### [Task goal]
Among the lines below, output only those between the line holding "blue arrow: (81, 213)" and the line holding "blue circle: (93, 35) -> (80, 33), moved", inclusive, exactly as written and with no pictures.

### [Task inputs]
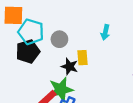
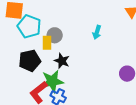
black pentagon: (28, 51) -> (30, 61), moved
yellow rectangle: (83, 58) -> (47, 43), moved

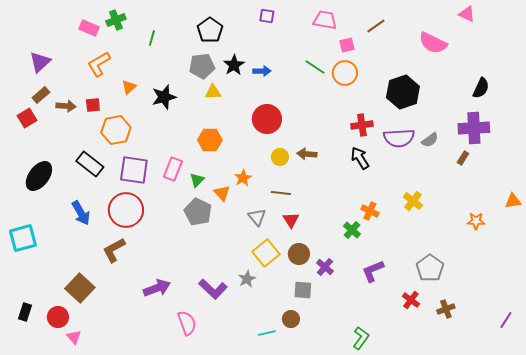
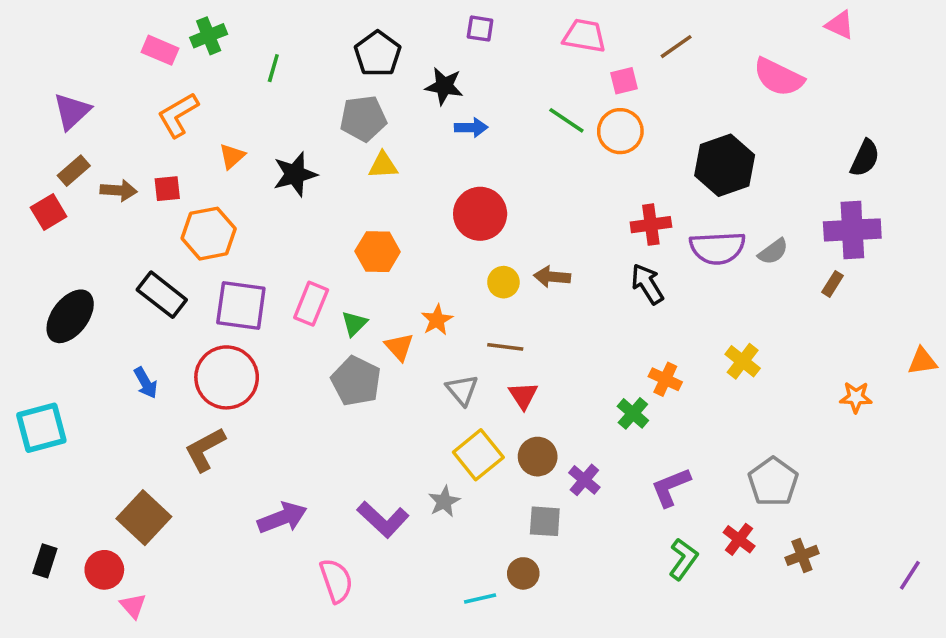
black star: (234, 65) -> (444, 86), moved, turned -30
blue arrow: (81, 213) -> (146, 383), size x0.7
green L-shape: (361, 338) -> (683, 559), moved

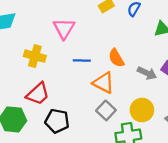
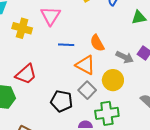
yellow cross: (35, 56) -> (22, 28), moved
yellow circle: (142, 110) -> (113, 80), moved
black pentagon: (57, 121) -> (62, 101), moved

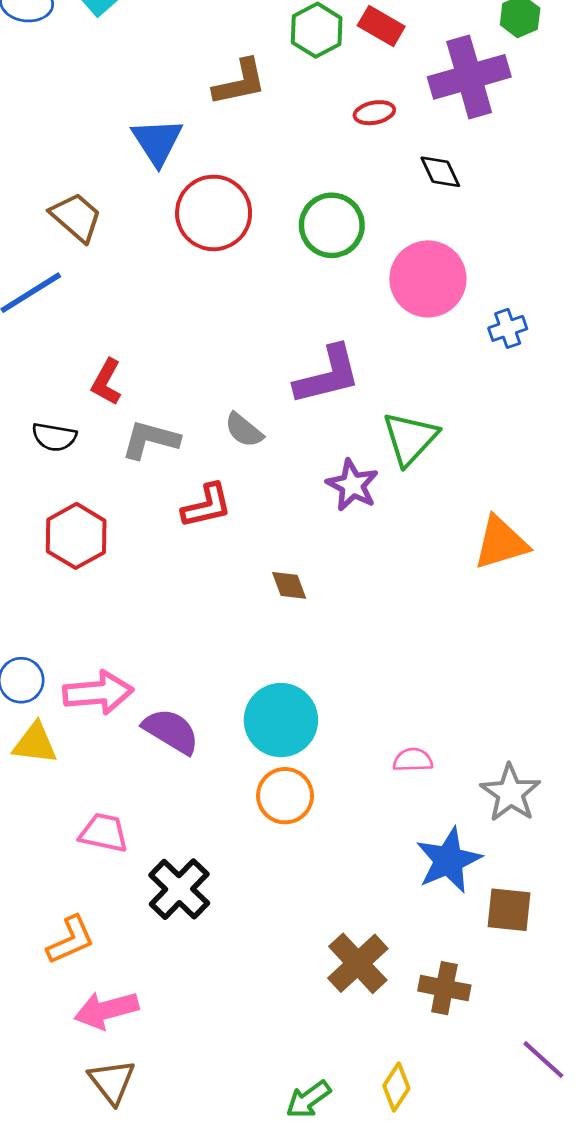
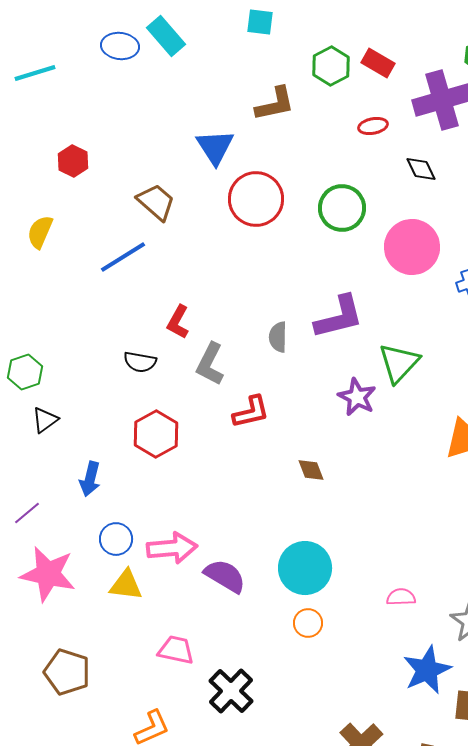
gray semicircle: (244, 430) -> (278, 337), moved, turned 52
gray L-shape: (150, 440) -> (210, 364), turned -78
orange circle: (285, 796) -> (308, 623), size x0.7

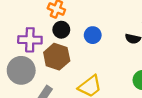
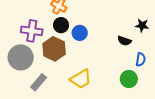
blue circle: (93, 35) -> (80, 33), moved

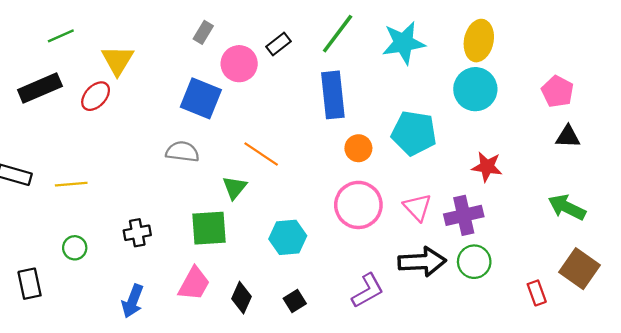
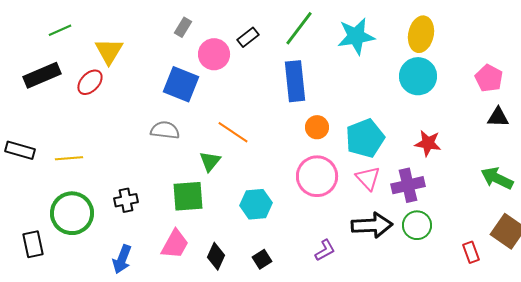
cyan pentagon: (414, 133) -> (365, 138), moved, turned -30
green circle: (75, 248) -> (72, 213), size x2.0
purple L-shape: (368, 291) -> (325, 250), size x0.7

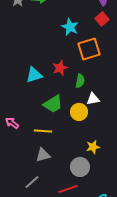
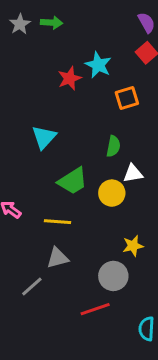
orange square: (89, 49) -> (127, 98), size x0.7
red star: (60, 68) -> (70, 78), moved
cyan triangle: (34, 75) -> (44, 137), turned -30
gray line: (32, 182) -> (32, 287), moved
==
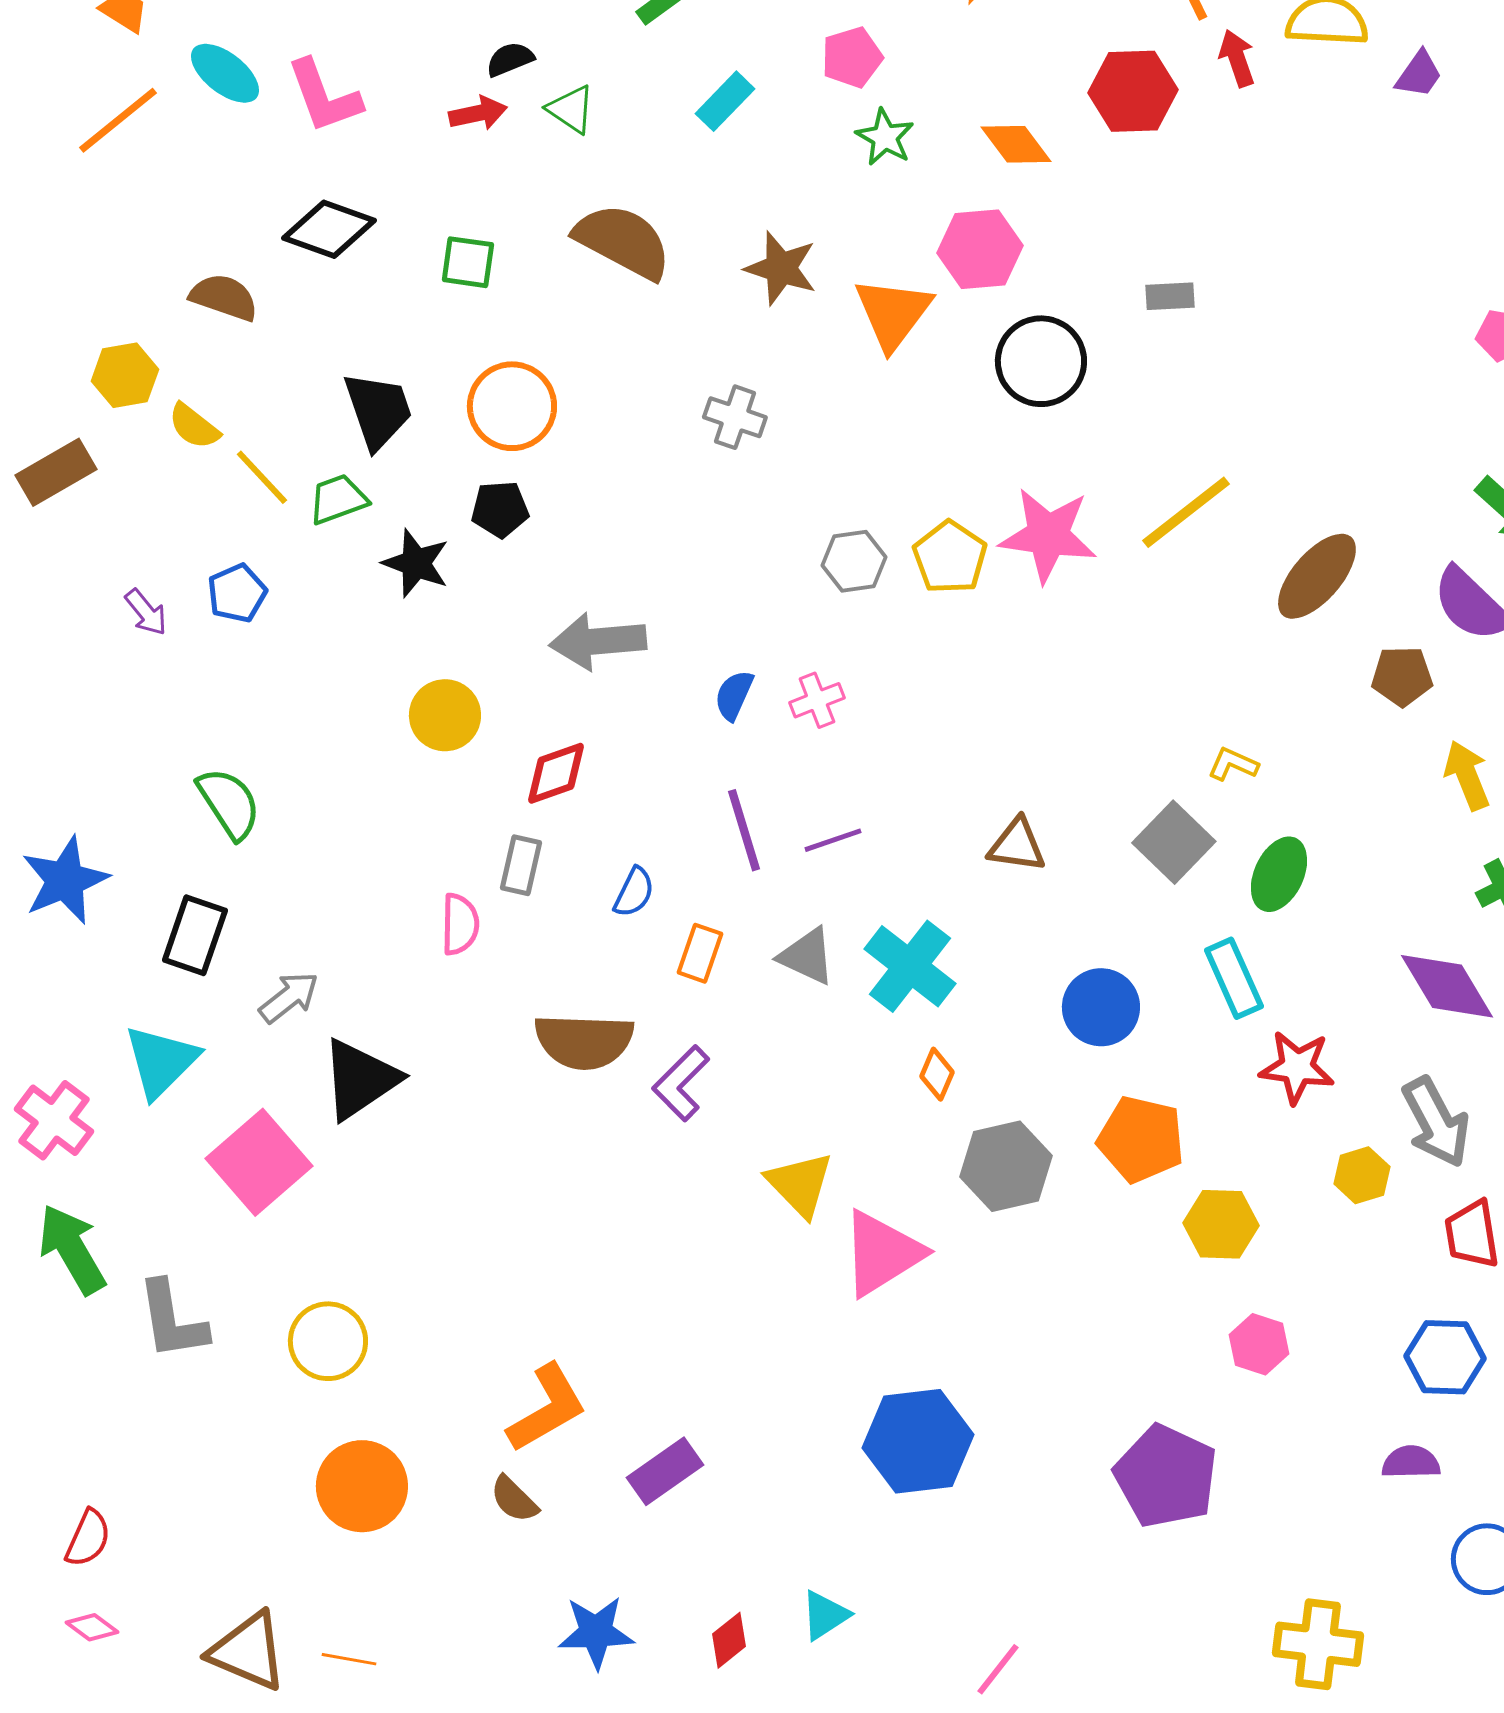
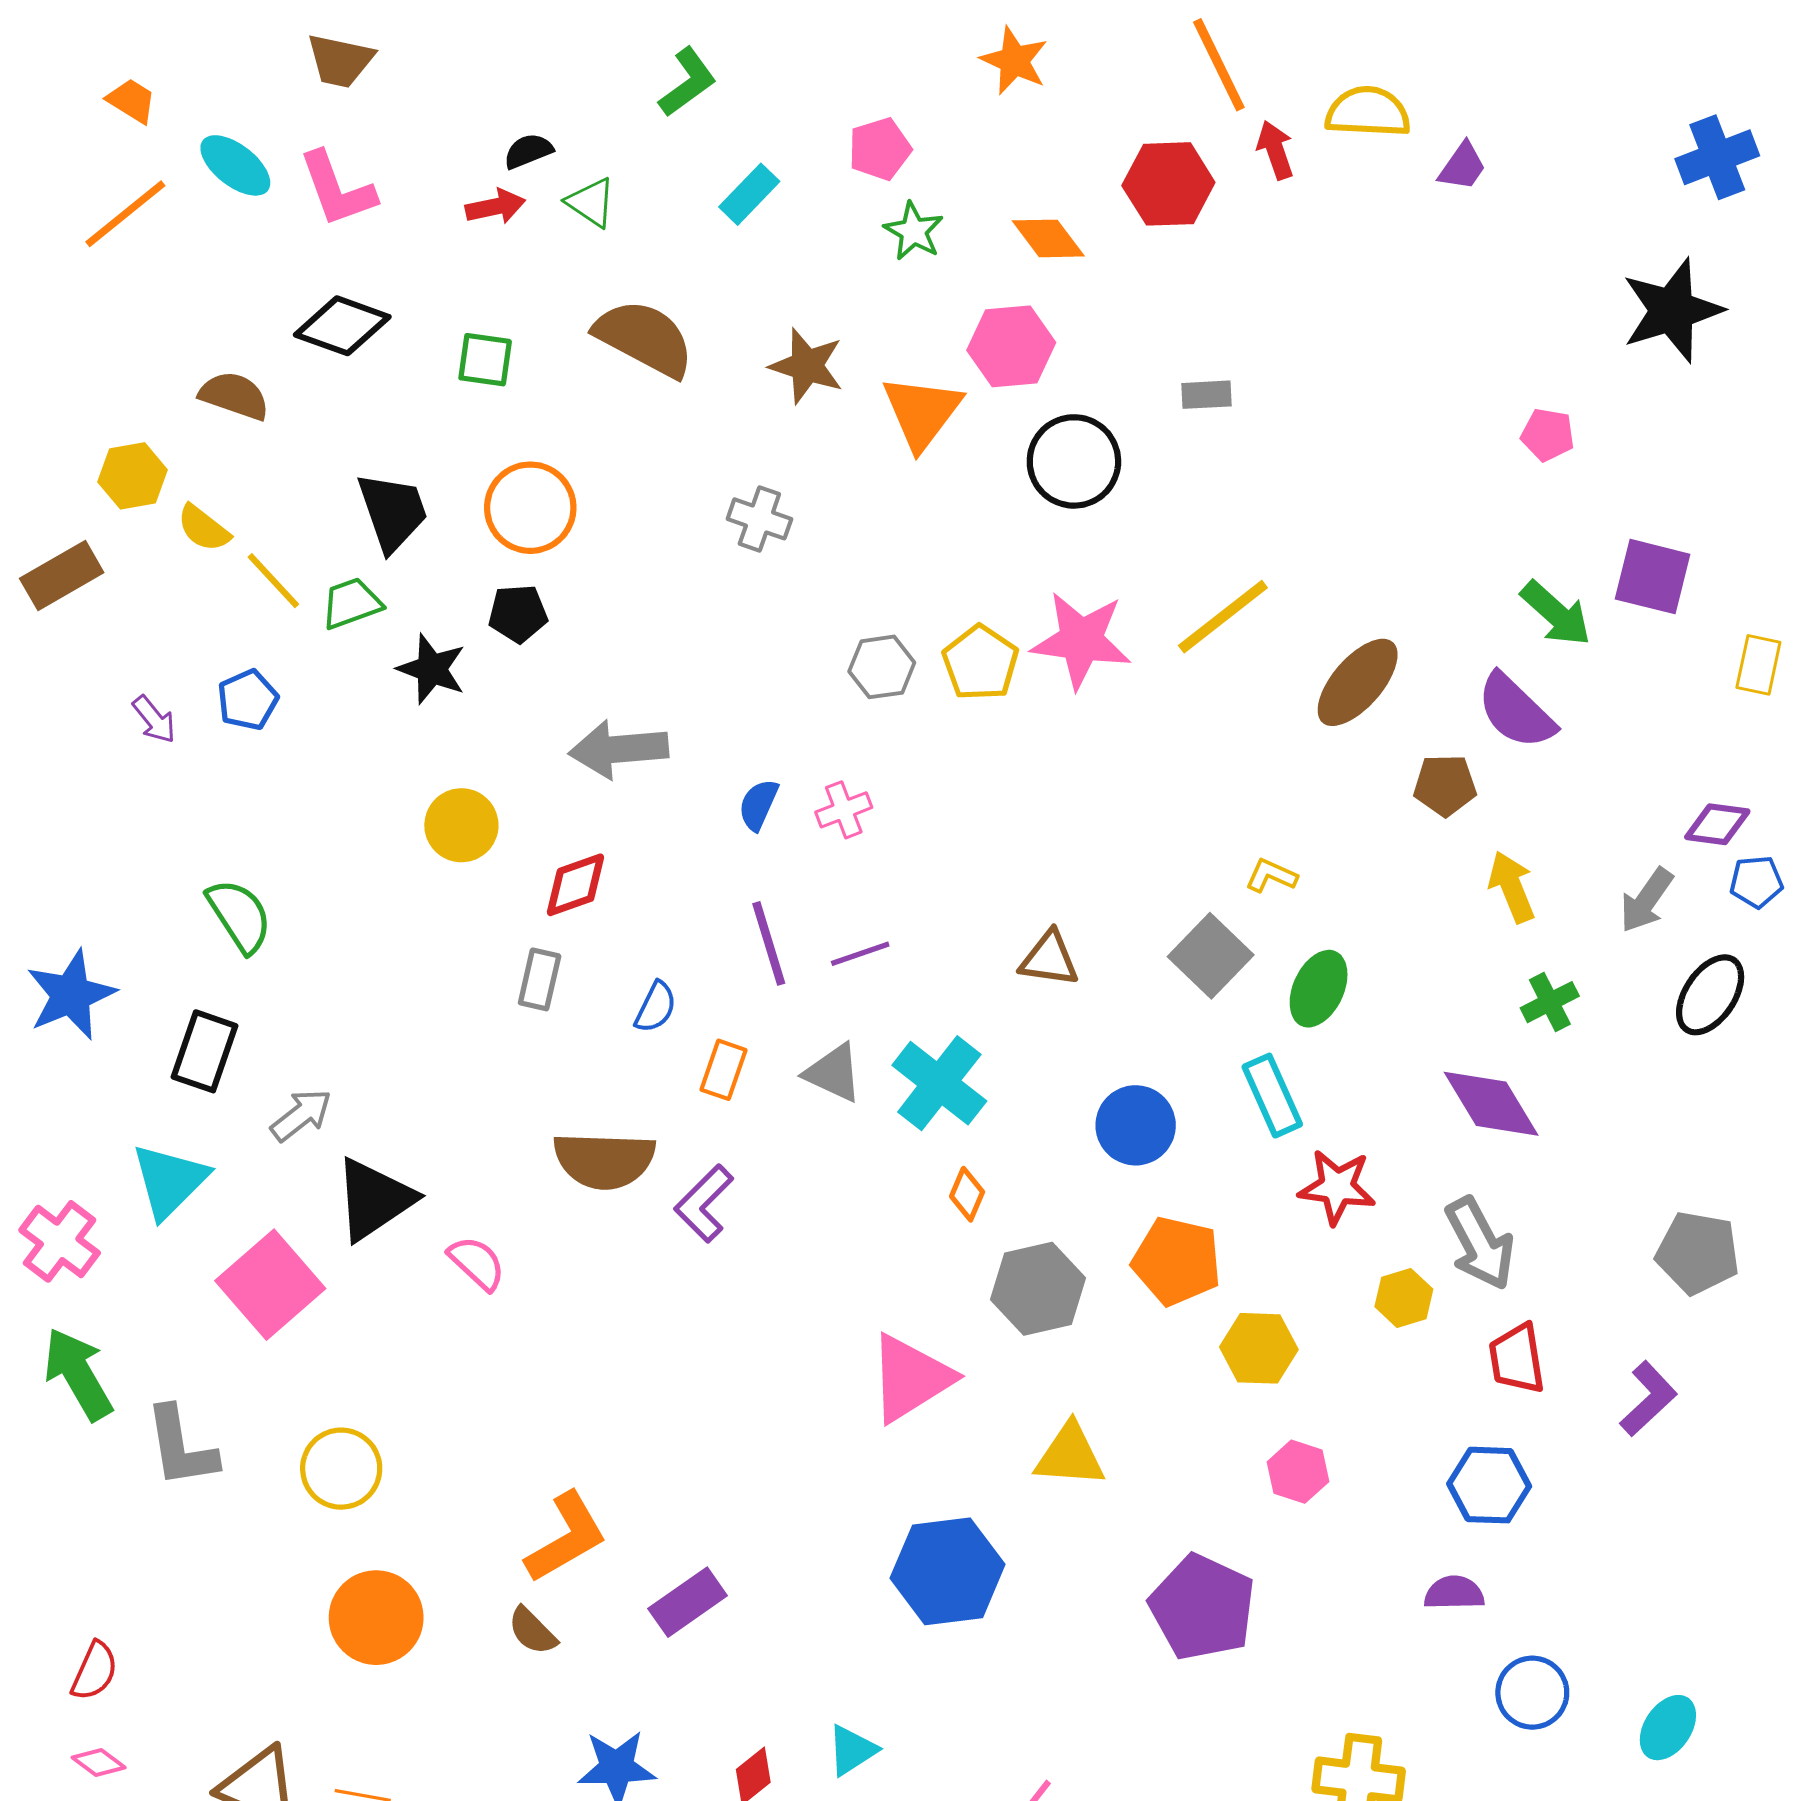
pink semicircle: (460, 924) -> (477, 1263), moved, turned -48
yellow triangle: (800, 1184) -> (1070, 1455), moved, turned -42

### [Written answer]
blue arrow: (81, 213) -> (146, 383), size x0.7
green L-shape: (361, 338) -> (683, 559), moved

yellow cross: (35, 56) -> (22, 28), moved
yellow circle: (142, 110) -> (113, 80), moved
black pentagon: (57, 121) -> (62, 101), moved

gray semicircle: (244, 430) -> (278, 337), moved, turned 52
gray L-shape: (150, 440) -> (210, 364), turned -78
orange circle: (285, 796) -> (308, 623), size x0.7

blue circle: (93, 35) -> (80, 33), moved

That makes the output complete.